Task item
Pictures are to be left out; every line from the one with "C1: 100nF (+15V, GND) -> 100nF (GND, VCC)" through the end of the data must be transcribed exactly.

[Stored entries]
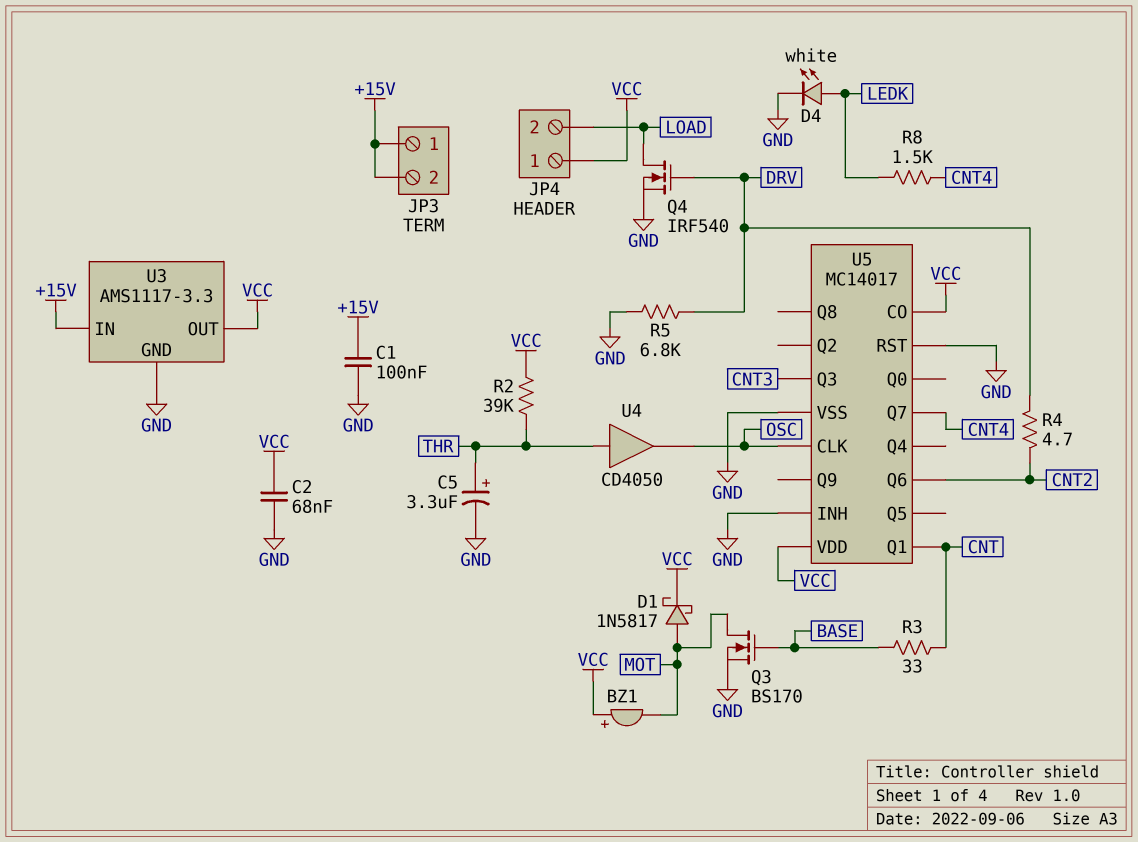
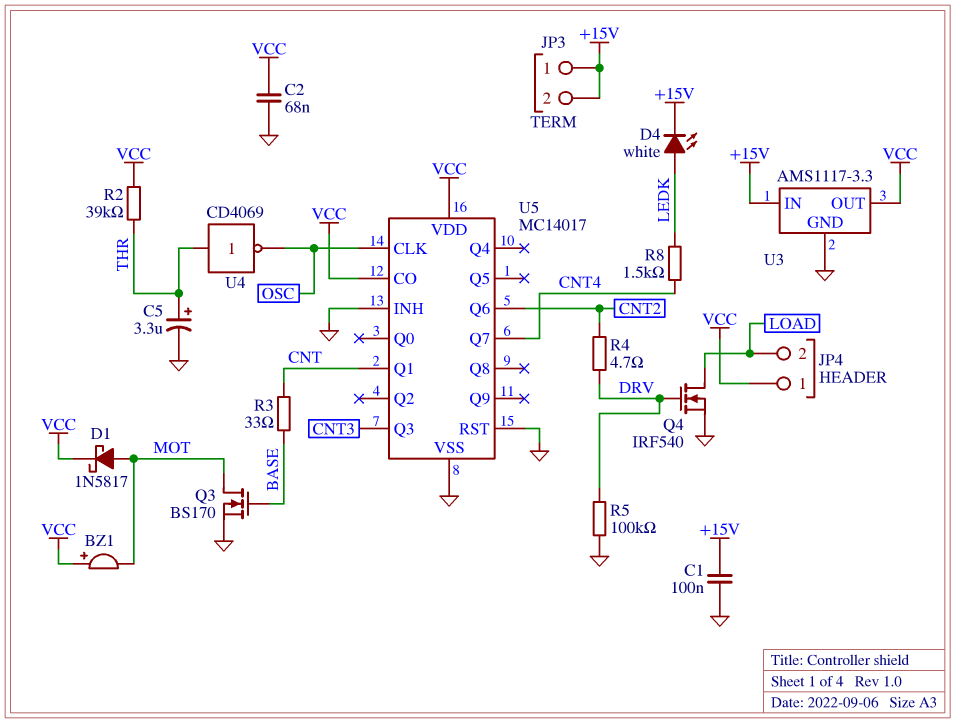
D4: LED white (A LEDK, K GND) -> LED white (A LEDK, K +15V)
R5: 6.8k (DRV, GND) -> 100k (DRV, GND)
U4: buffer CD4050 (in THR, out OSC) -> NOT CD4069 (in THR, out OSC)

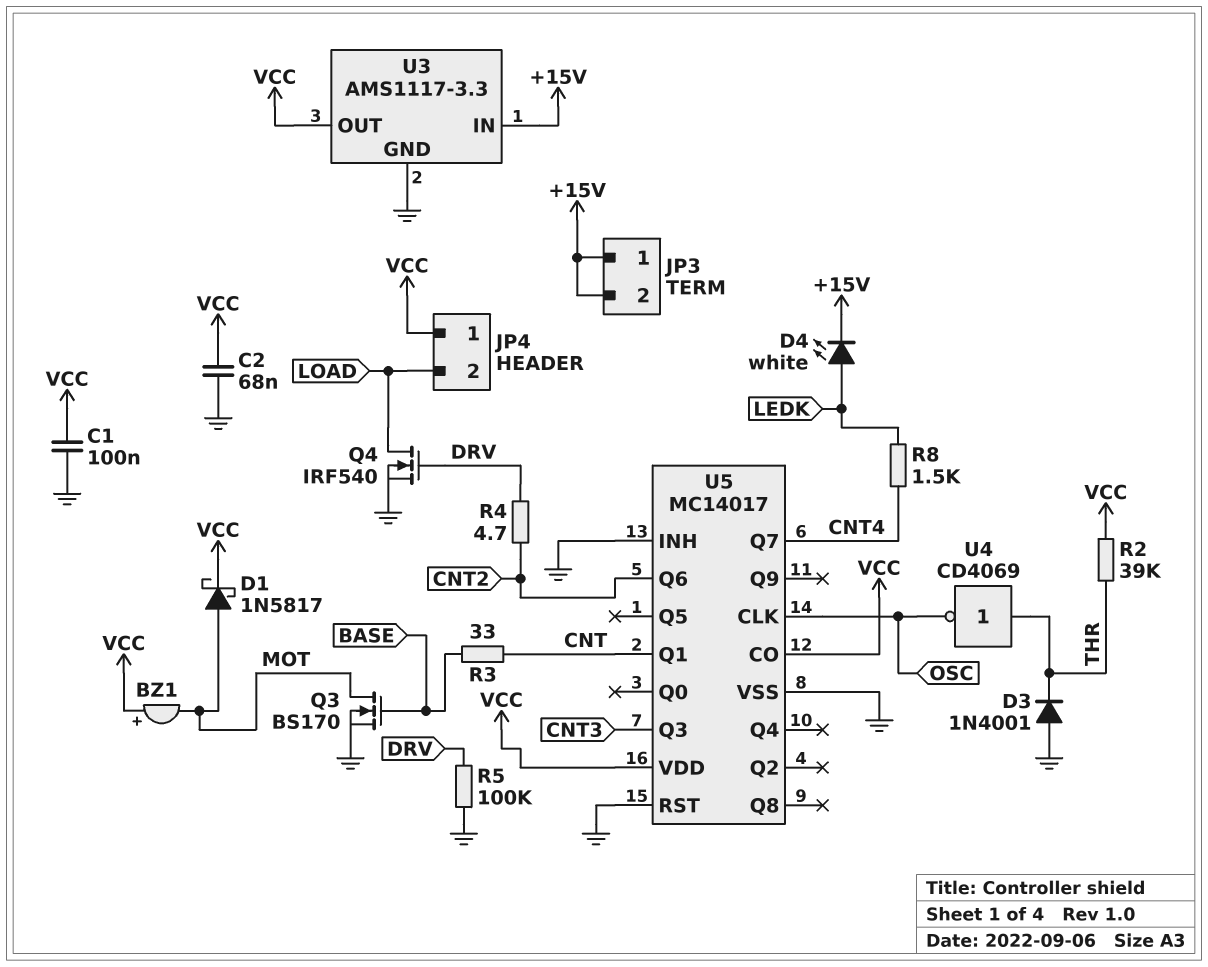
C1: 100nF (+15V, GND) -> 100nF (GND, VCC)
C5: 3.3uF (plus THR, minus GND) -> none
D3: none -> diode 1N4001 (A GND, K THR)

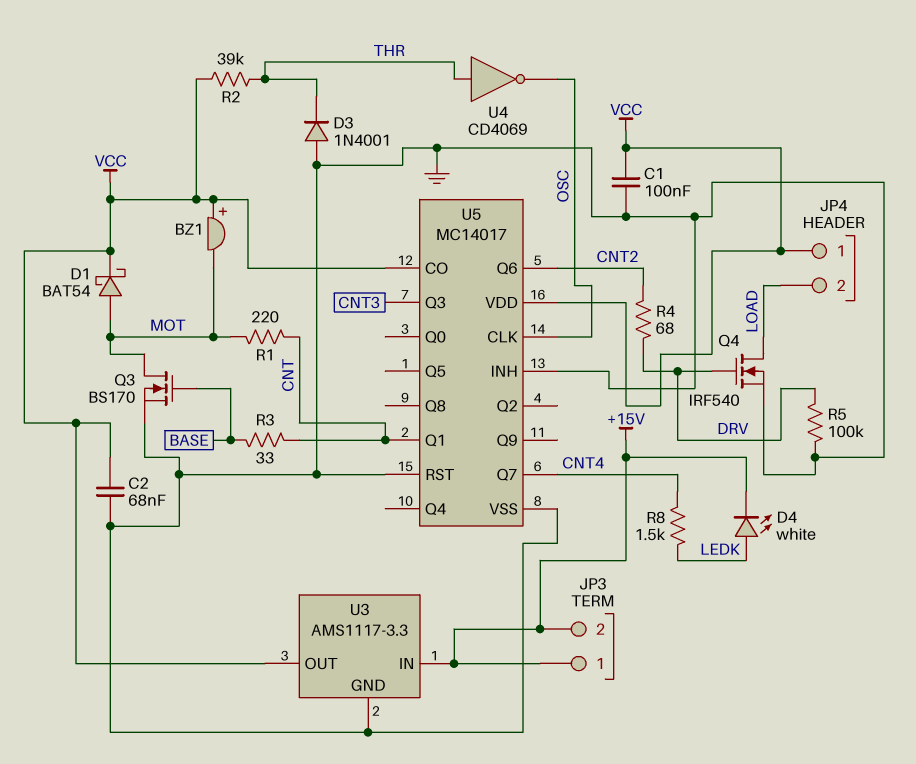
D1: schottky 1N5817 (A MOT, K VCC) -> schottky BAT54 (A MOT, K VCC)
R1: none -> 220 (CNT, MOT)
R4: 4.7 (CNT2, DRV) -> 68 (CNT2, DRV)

Answer space
C1: 100nF (+15V, GND) -> 100nF (GND, VCC)
C5: 3.3uF (plus THR, minus GND) -> none
D3: none -> diode 1N4001 (A GND, K THR)

D1: schottky 1N5817 (A MOT, K VCC) -> schottky BAT54 (A MOT, K VCC)
R1: none -> 220 (CNT, MOT)
R4: 4.7 (CNT2, DRV) -> 68 (CNT2, DRV)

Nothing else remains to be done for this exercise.